WORK REQUIRED:
If an entry below contains an image, drop the image and retype the rest exactly.

DATA SHOWN:
↓↓↓
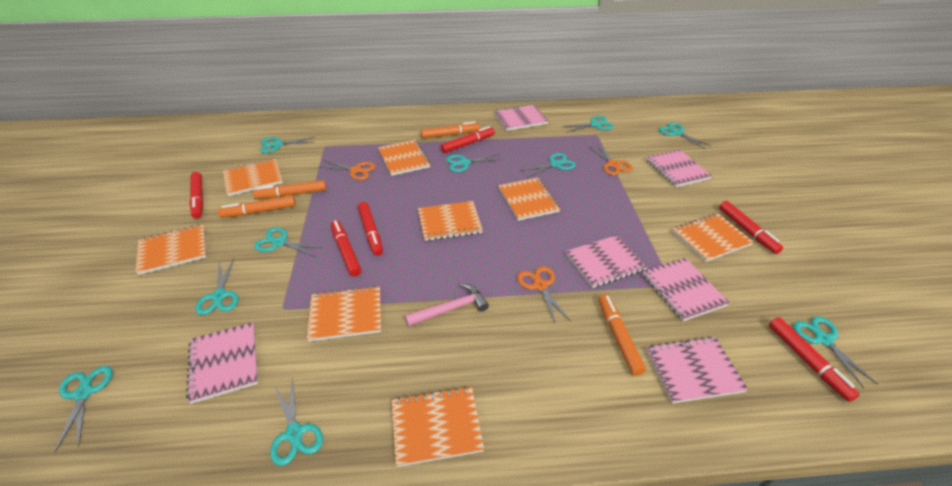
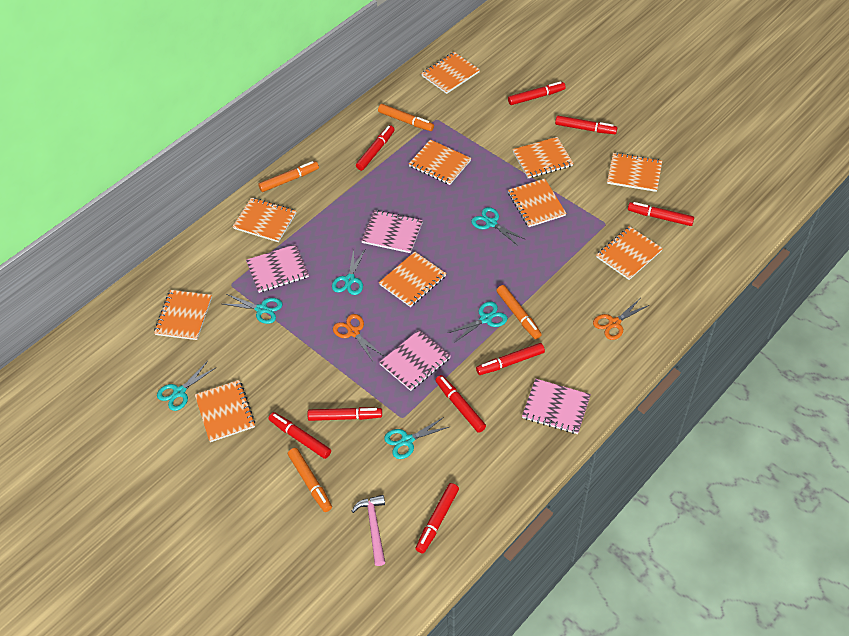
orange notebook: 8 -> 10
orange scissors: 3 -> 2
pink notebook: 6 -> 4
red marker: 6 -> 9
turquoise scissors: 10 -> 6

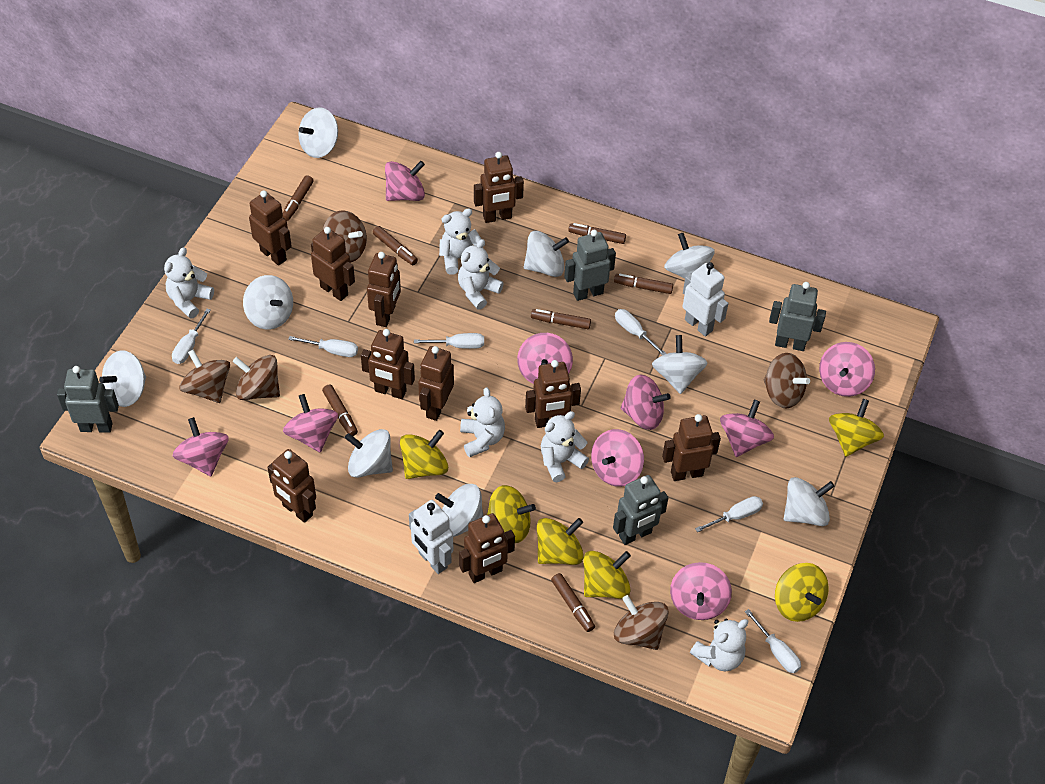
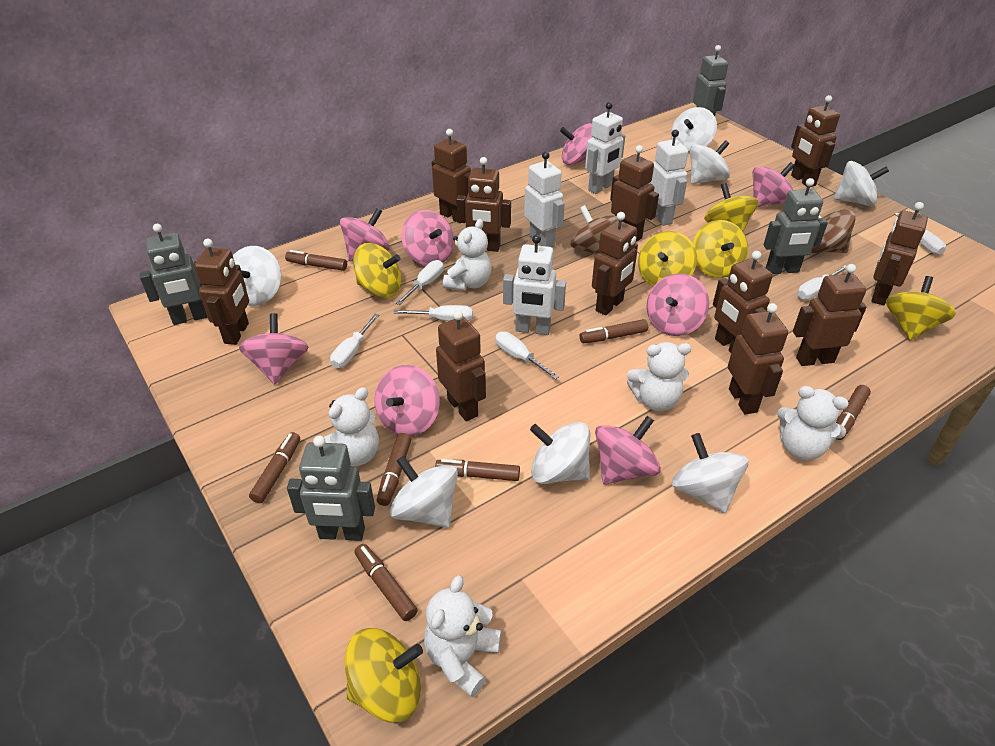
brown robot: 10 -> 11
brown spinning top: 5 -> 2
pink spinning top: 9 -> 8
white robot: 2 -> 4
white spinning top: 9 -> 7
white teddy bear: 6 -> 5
↑↑↑
PROBLEM SOLUTION:
orange notebook: 8 -> 10
orange scissors: 3 -> 2
pink notebook: 6 -> 4
red marker: 6 -> 9
turquoise scissors: 10 -> 6

brown robot: 10 -> 11
brown spinning top: 5 -> 2
pink spinning top: 9 -> 8
white robot: 2 -> 4
white spinning top: 9 -> 7
white teddy bear: 6 -> 5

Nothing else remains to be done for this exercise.